Provided data:
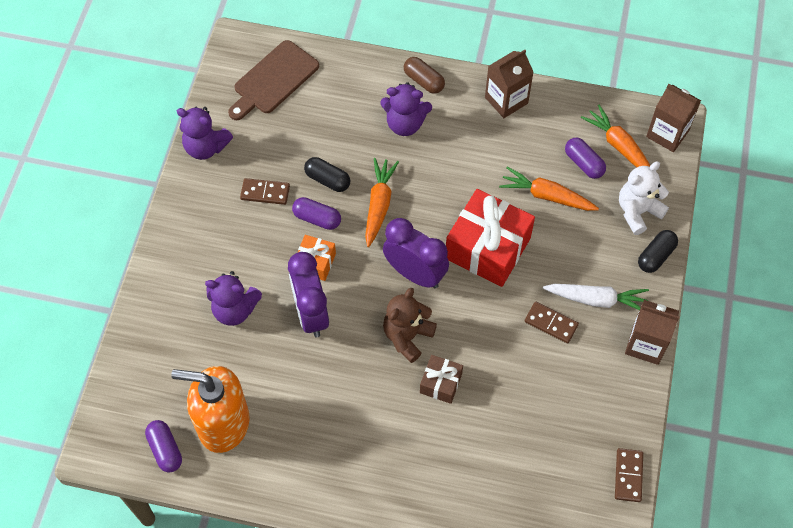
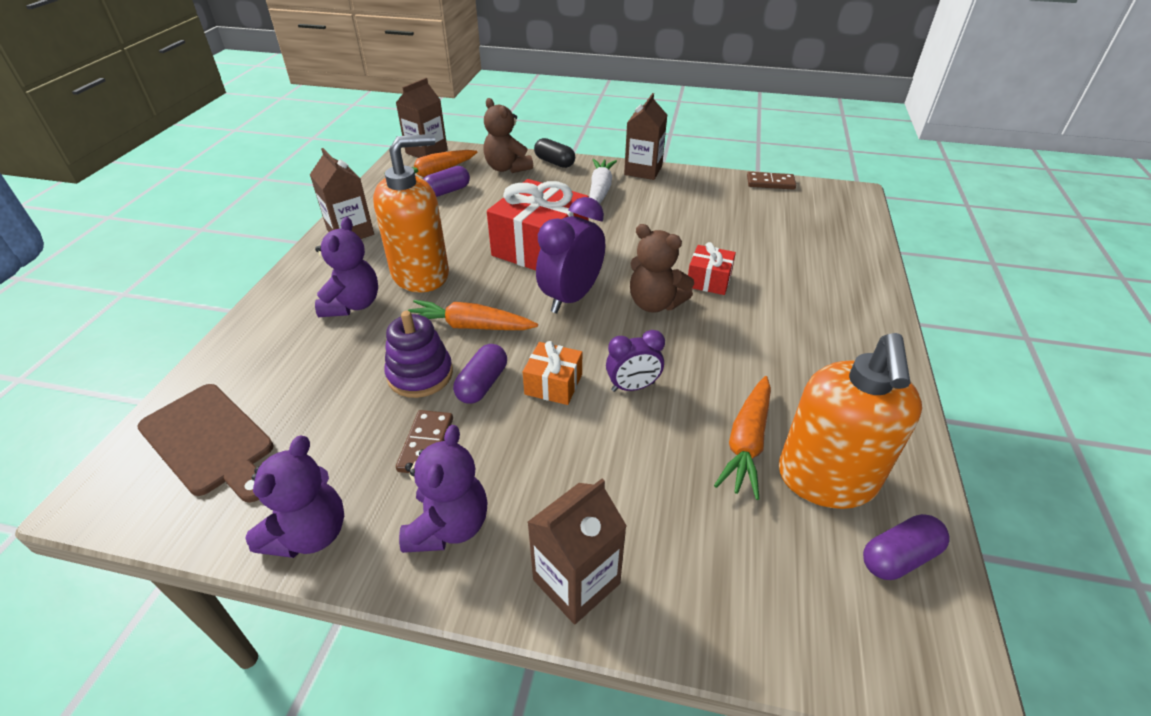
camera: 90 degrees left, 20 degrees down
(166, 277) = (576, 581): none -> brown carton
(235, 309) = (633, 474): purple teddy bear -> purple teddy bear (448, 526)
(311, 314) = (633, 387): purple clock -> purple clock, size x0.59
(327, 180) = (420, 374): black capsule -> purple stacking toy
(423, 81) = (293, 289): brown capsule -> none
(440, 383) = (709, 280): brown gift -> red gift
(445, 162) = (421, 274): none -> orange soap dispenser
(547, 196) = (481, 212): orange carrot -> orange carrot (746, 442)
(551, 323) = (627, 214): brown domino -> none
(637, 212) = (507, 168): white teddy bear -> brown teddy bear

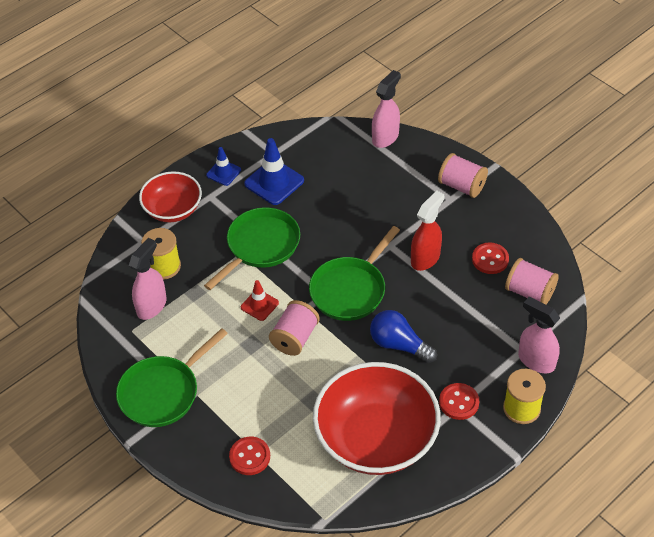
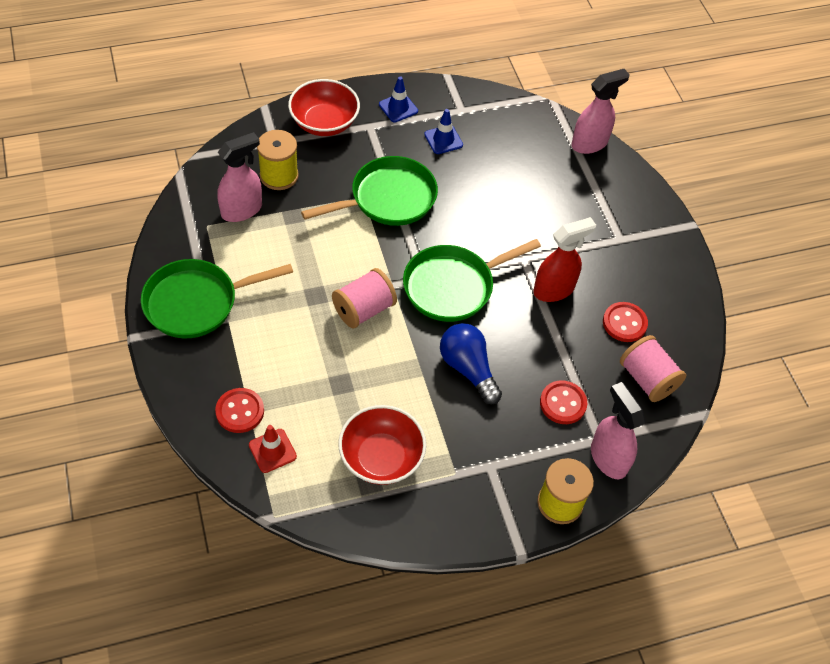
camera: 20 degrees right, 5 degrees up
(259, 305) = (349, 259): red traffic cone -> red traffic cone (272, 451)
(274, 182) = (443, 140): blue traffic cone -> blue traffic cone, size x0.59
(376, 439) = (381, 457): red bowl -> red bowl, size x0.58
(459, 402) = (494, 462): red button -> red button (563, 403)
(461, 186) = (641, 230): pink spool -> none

How to complete this task: In the lines above, find the word "size" and copy every line it occurs in.

Answer to the exercise:
(311, 314) = (633, 387): purple clock -> purple clock, size x0.59
(274, 182) = (443, 140): blue traffic cone -> blue traffic cone, size x0.59
(376, 439) = (381, 457): red bowl -> red bowl, size x0.58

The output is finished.